Print the data below line for line, without changing anything.

[start of Material provided]

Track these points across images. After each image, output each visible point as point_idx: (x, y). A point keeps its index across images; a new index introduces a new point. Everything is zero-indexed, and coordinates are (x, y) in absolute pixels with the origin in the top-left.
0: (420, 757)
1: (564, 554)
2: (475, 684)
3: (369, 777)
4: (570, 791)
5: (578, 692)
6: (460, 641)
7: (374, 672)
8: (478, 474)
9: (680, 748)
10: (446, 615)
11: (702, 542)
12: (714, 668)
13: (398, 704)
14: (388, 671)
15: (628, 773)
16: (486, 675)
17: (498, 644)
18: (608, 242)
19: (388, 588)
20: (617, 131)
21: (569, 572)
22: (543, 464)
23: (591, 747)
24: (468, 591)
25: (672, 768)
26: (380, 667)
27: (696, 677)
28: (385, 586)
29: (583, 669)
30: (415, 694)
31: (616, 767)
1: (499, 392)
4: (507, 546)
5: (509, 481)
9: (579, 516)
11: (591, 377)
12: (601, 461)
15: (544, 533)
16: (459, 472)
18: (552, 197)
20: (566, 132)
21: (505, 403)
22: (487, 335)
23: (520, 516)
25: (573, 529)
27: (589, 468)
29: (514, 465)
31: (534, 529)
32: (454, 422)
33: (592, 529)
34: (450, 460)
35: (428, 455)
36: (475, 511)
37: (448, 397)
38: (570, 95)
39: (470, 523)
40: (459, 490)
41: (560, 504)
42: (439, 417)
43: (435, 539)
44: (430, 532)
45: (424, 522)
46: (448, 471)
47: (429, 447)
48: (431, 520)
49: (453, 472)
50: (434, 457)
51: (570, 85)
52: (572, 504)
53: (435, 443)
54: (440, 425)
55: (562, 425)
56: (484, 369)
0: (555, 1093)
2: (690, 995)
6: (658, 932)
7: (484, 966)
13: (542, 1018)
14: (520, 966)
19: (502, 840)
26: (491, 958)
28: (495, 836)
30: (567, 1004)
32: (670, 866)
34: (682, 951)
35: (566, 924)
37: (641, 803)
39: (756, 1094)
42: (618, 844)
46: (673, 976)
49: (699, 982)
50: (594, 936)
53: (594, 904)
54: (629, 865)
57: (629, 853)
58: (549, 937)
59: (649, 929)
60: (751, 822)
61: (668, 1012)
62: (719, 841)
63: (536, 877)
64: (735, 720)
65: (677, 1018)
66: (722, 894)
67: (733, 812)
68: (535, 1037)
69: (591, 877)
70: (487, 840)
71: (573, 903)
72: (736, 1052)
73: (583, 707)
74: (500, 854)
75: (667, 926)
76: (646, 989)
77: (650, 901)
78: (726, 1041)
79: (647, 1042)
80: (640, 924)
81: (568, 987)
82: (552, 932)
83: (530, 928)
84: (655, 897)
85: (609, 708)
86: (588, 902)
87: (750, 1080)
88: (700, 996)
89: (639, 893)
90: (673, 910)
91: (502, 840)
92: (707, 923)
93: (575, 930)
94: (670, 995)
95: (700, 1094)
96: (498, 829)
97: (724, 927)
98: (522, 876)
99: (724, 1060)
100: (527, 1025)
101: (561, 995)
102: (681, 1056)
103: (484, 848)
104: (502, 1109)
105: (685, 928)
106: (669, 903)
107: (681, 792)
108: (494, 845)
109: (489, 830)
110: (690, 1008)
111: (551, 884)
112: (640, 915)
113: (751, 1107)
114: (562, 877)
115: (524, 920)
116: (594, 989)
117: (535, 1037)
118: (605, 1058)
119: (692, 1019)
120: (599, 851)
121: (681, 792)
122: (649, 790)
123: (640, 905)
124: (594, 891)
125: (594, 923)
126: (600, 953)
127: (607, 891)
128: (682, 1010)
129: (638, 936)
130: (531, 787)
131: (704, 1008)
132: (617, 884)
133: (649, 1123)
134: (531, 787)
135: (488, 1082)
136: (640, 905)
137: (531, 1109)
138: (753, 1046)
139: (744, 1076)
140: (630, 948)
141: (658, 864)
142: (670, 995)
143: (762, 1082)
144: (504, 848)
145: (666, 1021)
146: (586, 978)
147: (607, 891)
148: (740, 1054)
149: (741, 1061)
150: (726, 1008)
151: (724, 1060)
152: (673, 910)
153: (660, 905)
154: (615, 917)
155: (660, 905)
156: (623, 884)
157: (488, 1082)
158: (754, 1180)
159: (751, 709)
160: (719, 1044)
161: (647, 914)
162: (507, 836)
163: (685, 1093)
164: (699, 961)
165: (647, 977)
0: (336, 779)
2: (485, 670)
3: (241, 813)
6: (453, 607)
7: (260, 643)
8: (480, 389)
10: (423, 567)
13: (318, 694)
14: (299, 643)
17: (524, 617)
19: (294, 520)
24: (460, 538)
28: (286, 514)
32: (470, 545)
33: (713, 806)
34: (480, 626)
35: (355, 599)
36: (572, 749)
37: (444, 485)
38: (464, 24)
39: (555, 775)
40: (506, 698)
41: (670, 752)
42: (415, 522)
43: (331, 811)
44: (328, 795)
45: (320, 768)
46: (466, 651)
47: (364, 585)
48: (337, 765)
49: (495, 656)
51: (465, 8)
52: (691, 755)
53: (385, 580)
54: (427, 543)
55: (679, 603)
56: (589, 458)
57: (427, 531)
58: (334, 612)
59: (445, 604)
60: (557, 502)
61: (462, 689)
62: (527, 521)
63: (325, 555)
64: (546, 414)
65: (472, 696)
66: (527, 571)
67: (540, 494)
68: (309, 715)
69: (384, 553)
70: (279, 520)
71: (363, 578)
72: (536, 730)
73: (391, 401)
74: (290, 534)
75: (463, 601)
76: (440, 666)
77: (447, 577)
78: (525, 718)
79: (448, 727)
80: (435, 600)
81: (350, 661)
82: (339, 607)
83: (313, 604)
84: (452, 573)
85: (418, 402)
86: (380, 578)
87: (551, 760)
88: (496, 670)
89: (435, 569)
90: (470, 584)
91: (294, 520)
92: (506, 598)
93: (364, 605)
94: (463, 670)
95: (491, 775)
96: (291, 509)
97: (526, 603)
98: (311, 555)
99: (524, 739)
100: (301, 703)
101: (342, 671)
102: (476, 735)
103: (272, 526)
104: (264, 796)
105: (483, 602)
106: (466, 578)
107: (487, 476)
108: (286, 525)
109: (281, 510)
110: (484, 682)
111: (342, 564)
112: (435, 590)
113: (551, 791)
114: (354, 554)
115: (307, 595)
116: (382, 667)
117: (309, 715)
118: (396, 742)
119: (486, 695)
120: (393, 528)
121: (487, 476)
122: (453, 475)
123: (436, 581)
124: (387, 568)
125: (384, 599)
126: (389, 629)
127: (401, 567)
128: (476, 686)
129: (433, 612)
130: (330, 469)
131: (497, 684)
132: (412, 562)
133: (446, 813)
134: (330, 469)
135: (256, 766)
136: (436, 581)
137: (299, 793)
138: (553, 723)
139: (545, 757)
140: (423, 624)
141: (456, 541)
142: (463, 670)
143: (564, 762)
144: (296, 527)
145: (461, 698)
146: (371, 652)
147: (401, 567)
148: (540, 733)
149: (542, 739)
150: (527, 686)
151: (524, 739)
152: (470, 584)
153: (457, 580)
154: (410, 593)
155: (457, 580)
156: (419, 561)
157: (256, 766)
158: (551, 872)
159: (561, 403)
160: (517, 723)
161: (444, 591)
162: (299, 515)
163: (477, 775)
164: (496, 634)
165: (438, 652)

[end of Material provided]

Exercise result:
Track these points across images. After each image, output each visible point as point_idx: (x, y). A point keeps its index across images; a new index introduces a new point. Everything is zero-indexed, and coordinates are (x, y) in absolute pixels with the origin in the top-left.
0: (420, 757)
1: (564, 554)
2: (475, 684)
3: (369, 777)
4: (570, 791)
5: (578, 692)
6: (460, 641)
7: (374, 672)
8: (478, 474)
9: (680, 748)
10: (446, 615)
11: (702, 542)
12: (714, 668)
13: (398, 704)
14: (388, 671)
15: (628, 773)
16: (486, 675)
17: (498, 644)
18: (608, 242)
19: (388, 588)
20: (617, 131)
21: (569, 572)
22: (543, 464)
23: (591, 747)
24: (468, 591)
25: (672, 768)
26: (380, 667)
27: (696, 677)
28: (385, 586)
29: (583, 669)
30: (415, 694)
31: (616, 767)
1: (499, 392)
4: (507, 546)
5: (509, 481)
9: (579, 516)
11: (591, 377)
12: (601, 461)
15: (544, 533)
16: (459, 472)
18: (552, 197)
20: (566, 132)
21: (505, 403)
22: (487, 335)
23: (520, 516)
25: (573, 529)
27: (589, 468)
29: (514, 465)
31: (534, 529)
32: (454, 422)
33: (592, 529)
34: (450, 460)
35: (428, 455)
36: (475, 511)
37: (448, 397)
38: (570, 95)
39: (470, 523)
40: (459, 490)
41: (560, 504)
42: (439, 417)
43: (435, 539)
44: (430, 532)
45: (424, 522)
46: (448, 471)
47: (429, 447)
48: (431, 520)
49: (453, 472)
50: (434, 457)
51: (570, 85)
52: (572, 504)
53: (435, 443)
54: (440, 425)
55: (562, 425)
56: (484, 369)
0: (555, 1093)
2: (690, 995)
6: (658, 932)
7: (484, 966)
13: (542, 1018)
14: (520, 966)
19: (502, 840)
26: (491, 958)
28: (495, 836)
30: (567, 1004)
32: (670, 866)
34: (682, 951)
35: (566, 924)
37: (641, 803)
39: (756, 1094)
42: (618, 844)
46: (673, 976)
49: (699, 982)
50: (594, 936)
53: (594, 904)
54: (629, 865)
57: (629, 853)
58: (549, 937)
59: (649, 929)
60: (751, 822)
61: (668, 1012)
62: (719, 841)
63: (536, 877)
64: (735, 720)
65: (677, 1018)
66: (722, 894)
67: (733, 812)
68: (535, 1037)
69: (591, 877)
70: (487, 840)
71: (573, 903)
72: (736, 1052)
73: (583, 707)
74: (500, 854)
75: (667, 926)
76: (646, 989)
77: (650, 901)
78: (726, 1041)
79: (647, 1042)
80: (640, 924)
81: (568, 987)
82: (552, 932)
83: (530, 928)
84: (655, 897)
85: (609, 708)
86: (588, 902)
87: (750, 1080)
88: (700, 996)
89: (639, 893)
90: (673, 910)
91: (502, 840)
92: (707, 923)
93: (575, 930)
94: (670, 995)
95: (700, 1094)
96: (498, 829)
97: (724, 927)
98: (522, 876)
99: (724, 1060)
100: (527, 1025)
101: (561, 995)
102: (681, 1056)
103: (484, 848)
104: (502, 1109)
105: (685, 928)
106: (669, 903)
107: (681, 792)
108: (494, 845)
109: (489, 830)
110: (690, 1008)
111: (551, 884)
112: (640, 915)
113: (751, 1107)
114: (562, 877)
115: (524, 920)
116: (594, 989)
117: (535, 1037)
118: (605, 1058)
119: (692, 1019)
120: (599, 851)
121: (681, 792)
122: (649, 790)
123: (640, 905)
124: (594, 891)
125: (594, 923)
126: (600, 953)
127: (607, 891)
128: (682, 1010)
129: (638, 936)
130: (531, 787)
131: (704, 1008)
132: (617, 884)
133: (649, 1123)
134: (531, 787)
135: (488, 1082)
136: (640, 905)
137: (531, 1109)
138: (753, 1046)
139: (744, 1076)
140: (630, 948)
141: (658, 864)
142: (670, 995)
143: (762, 1082)
144: (504, 848)
145: (666, 1021)
146: (586, 978)
147: (607, 891)
148: (740, 1054)
149: (741, 1061)
150: (726, 1008)
151: (724, 1060)
152: (673, 910)
153: (660, 905)
154: (615, 917)
155: (660, 905)
156: (623, 884)
157: (488, 1082)
158: (754, 1180)
159: (751, 709)
160: (719, 1044)
161: (647, 914)
162: (507, 836)
163: (685, 1093)
164: (699, 961)
165: (647, 977)
0: (336, 779)
2: (485, 670)
3: (241, 813)
6: (453, 607)
7: (260, 643)
8: (480, 389)
10: (423, 567)
13: (318, 694)
14: (299, 643)
17: (524, 617)
19: (294, 520)
24: (460, 538)
28: (286, 514)
32: (470, 545)
33: (713, 806)
34: (480, 626)
35: (355, 599)
36: (572, 749)
37: (444, 485)
38: (464, 24)
39: (555, 775)
40: (506, 698)
41: (670, 752)
42: (415, 522)
43: (331, 811)
44: (328, 795)
45: (320, 768)
46: (466, 651)
47: (364, 585)
48: (337, 765)
49: (495, 656)
51: (465, 8)
52: (691, 755)
53: (385, 580)
54: (427, 543)
55: (679, 603)
56: (589, 458)
57: (427, 531)
58: (334, 612)
59: (445, 604)
60: (557, 502)
61: (462, 689)
62: (527, 521)
63: (325, 555)
64: (546, 414)
65: (472, 696)
66: (527, 571)
67: (540, 494)
68: (309, 715)
69: (384, 553)
70: (279, 520)
71: (363, 578)
72: (536, 730)
73: (391, 401)
74: (290, 534)
75: (463, 601)
76: (440, 666)
77: (447, 577)
78: (525, 718)
79: (448, 727)
80: (435, 600)
81: (350, 661)
82: (339, 607)
83: (313, 604)
84: (452, 573)
85: (418, 402)
86: (380, 578)
87: (551, 760)
88: (496, 670)
89: (435, 569)
90: (470, 584)
91: (294, 520)
92: (506, 598)
93: (364, 605)
94: (463, 670)
95: (491, 775)
96: (291, 509)
97: (526, 603)
98: (311, 555)
99: (524, 739)
100: (301, 703)
101: (342, 671)
102: (476, 735)
103: (272, 526)
104: (264, 796)
105: (483, 602)
106: (466, 578)
107: (487, 476)
108: (286, 525)
109: (281, 510)
110: (484, 682)
111: (342, 564)
112: (435, 590)
113: (551, 791)
114: (354, 554)
115: (307, 595)
116: (382, 667)
117: (309, 715)
118: (396, 742)
119: (486, 695)
120: (393, 528)
121: (487, 476)
122: (453, 475)
123: (436, 581)
124: (387, 568)
125: (384, 599)
126: (389, 629)
127: (401, 567)
128: (476, 686)
129: (433, 612)
130: (330, 469)
131: (497, 684)
132: (412, 562)
133: (446, 813)
134: (330, 469)
135: (256, 766)
136: (436, 581)
137: (299, 793)
138: (553, 723)
139: (545, 757)
140: (423, 624)
141: (456, 541)
142: (463, 670)
143: (564, 762)
144: (296, 527)
145: (461, 698)
146: (371, 652)
147: (401, 567)
148: (540, 733)
149: (542, 739)
150: (527, 686)
151: (524, 739)
152: (470, 584)
153: (457, 580)
154: (410, 593)
155: (457, 580)
156: (419, 561)
157: (256, 766)
158: (551, 872)
159: (561, 403)
160: (517, 723)
161: (444, 591)
162: (299, 515)
163: (477, 775)
164: (496, 634)
165: (438, 652)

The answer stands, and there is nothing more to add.